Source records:
※

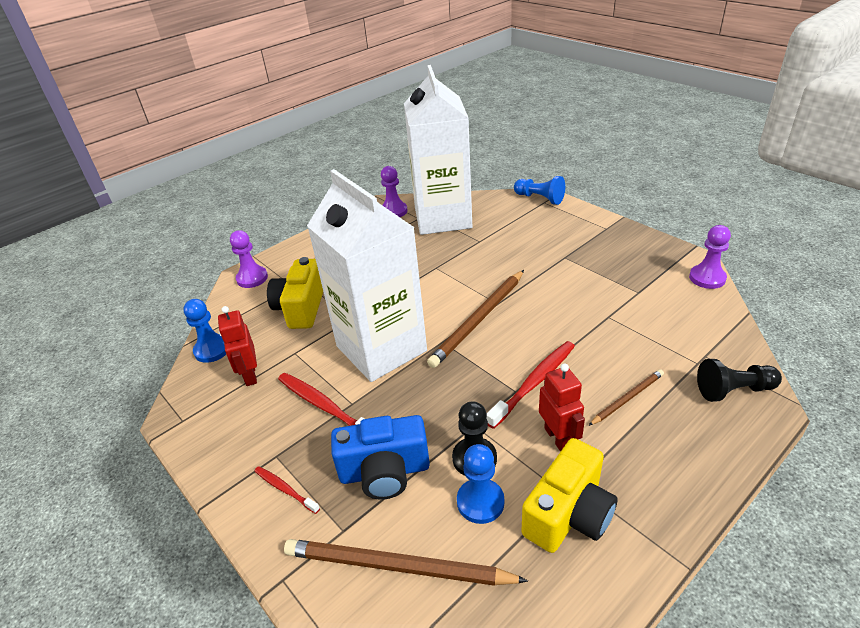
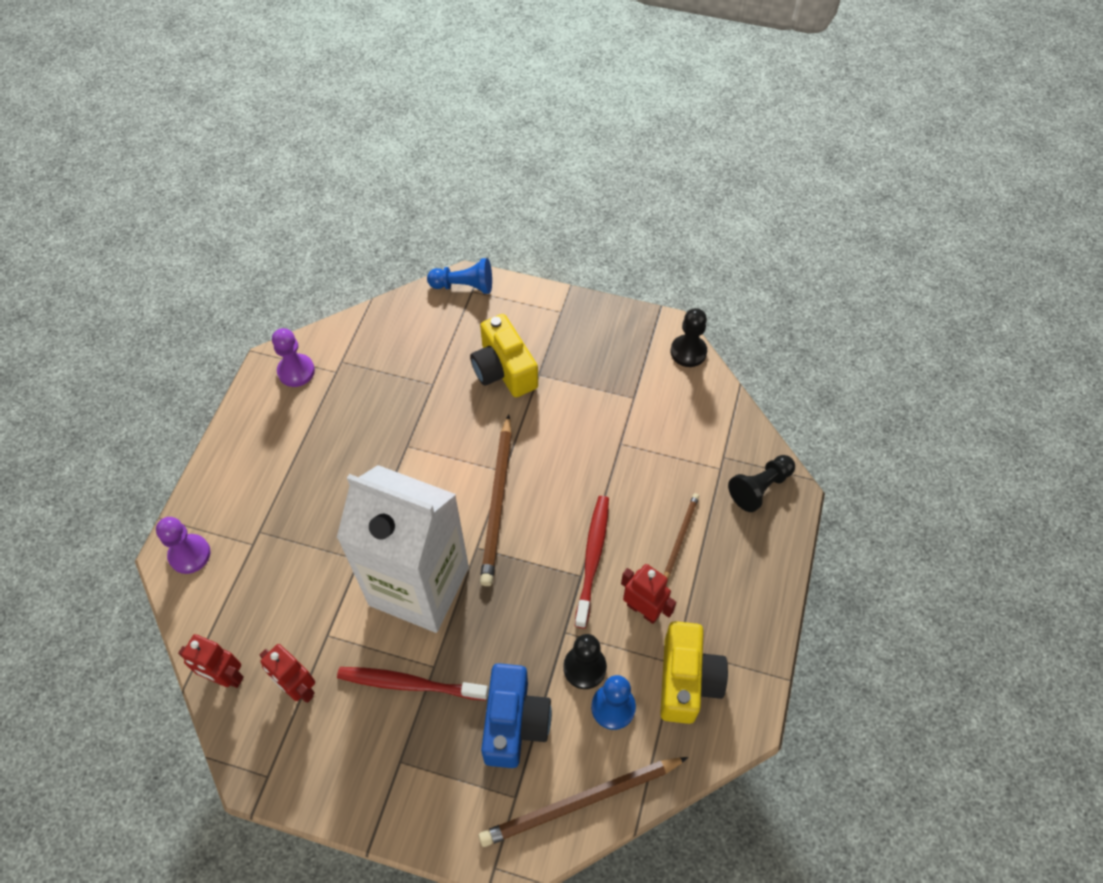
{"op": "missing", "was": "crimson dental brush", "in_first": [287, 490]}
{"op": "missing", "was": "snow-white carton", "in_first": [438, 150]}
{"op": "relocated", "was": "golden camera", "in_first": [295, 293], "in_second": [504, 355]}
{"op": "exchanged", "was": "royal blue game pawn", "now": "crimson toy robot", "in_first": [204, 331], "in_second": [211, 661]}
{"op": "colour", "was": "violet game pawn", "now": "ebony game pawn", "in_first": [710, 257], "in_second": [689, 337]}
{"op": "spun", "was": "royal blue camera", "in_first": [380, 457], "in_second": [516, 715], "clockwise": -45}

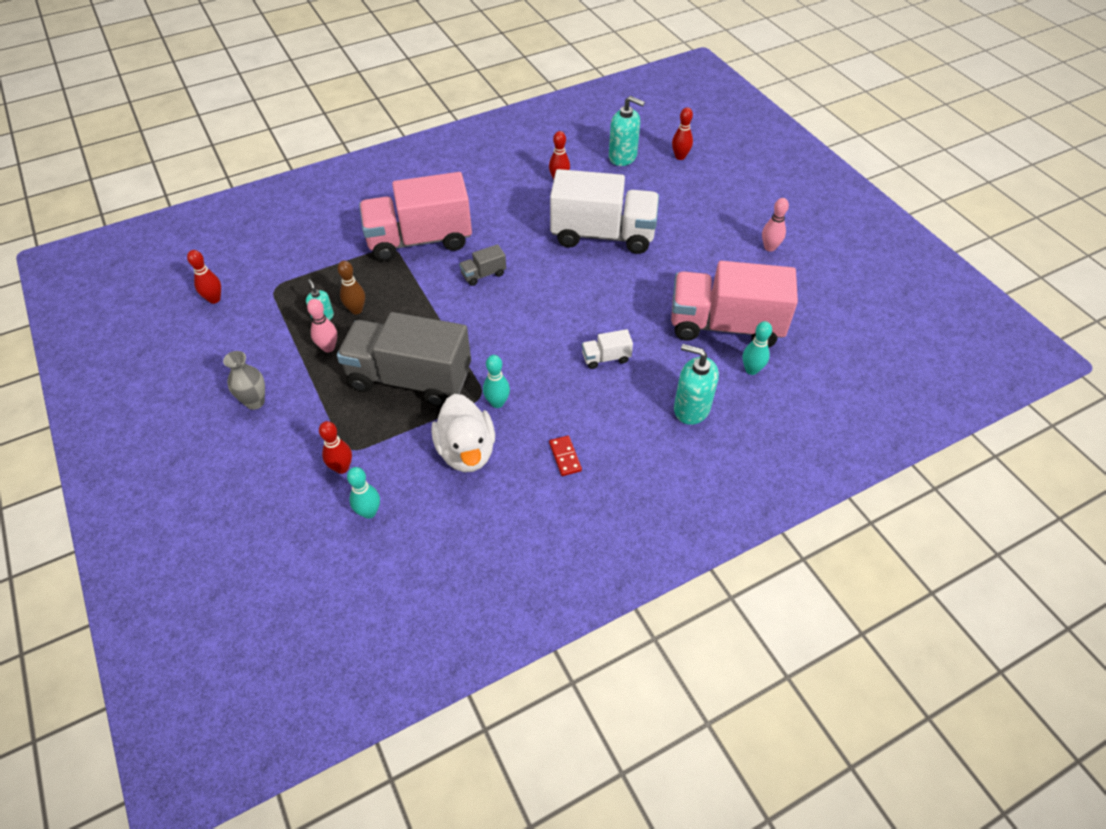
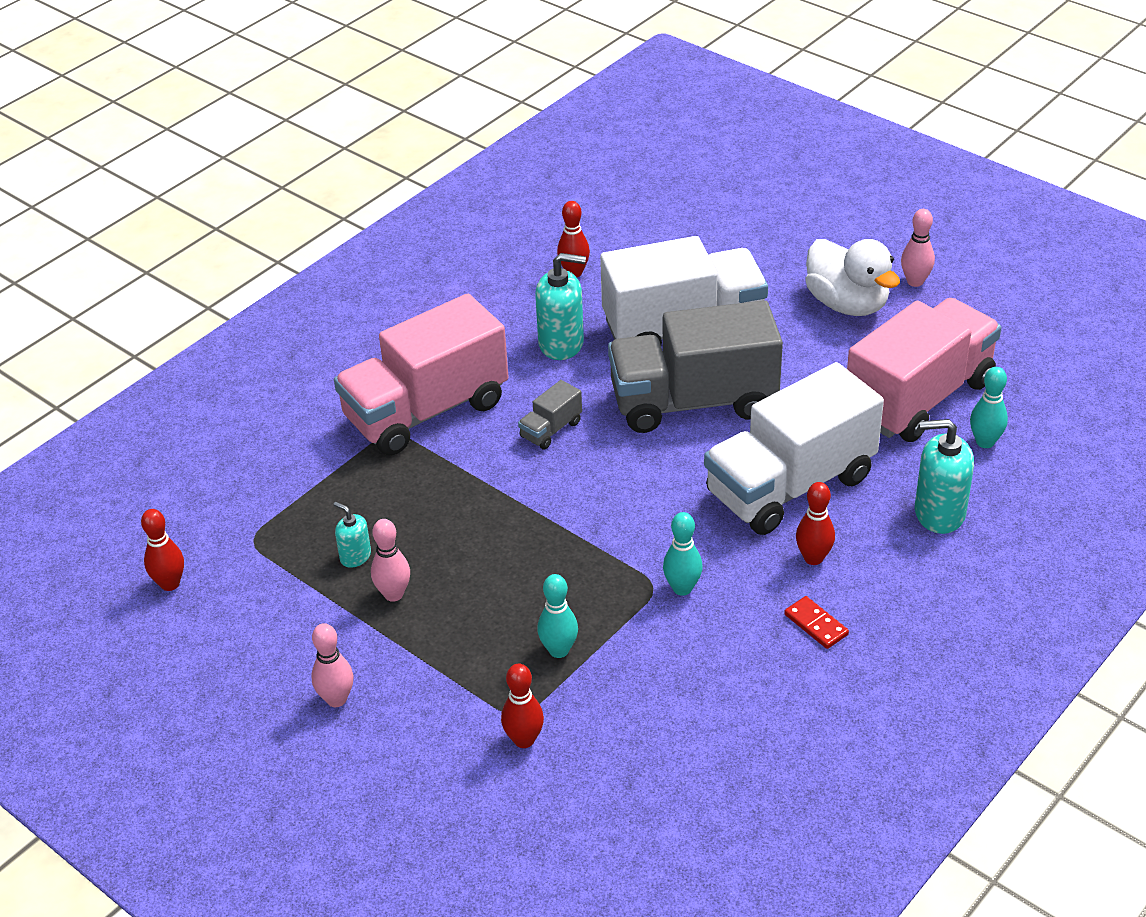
{"op": "missing", "was": "brown tenpin", "in_first": [351, 287]}
{"op": "relocated", "was": "gray toy truck", "in_first": [404, 359], "in_second": [695, 366]}
{"op": "relocated", "was": "turquoise tenpin", "in_first": [363, 493], "in_second": [557, 616]}
{"op": "relocated", "was": "snow-white toy duck", "in_first": [463, 433], "in_second": [852, 277]}
{"op": "relocated", "was": "turquoise pump bottle", "in_first": [627, 131], "in_second": [560, 306]}
{"op": "relocated", "was": "crimson tenpin", "in_first": [682, 133], "in_second": [815, 523]}
{"op": "exchanged", "was": "gray tall vase", "now": "rosy tenpin", "in_first": [244, 380], "in_second": [332, 665]}
{"op": "spun", "was": "rosy toy truck", "in_first": [734, 304], "in_second": [924, 370], "clockwise": 150}
{"op": "size", "was": "snow-white toy truck", "in_first": [607, 349], "in_second": [794, 448], "ratio": 2.47}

※

**Exercise directions:** Collect the lines of the records that include the string "pawn".

**Result of the exercise:**
{"op": "exchanged", "was": "royal blue game pawn", "now": "crimson toy robot", "in_first": [204, 331], "in_second": [211, 661]}
{"op": "colour", "was": "violet game pawn", "now": "ebony game pawn", "in_first": [710, 257], "in_second": [689, 337]}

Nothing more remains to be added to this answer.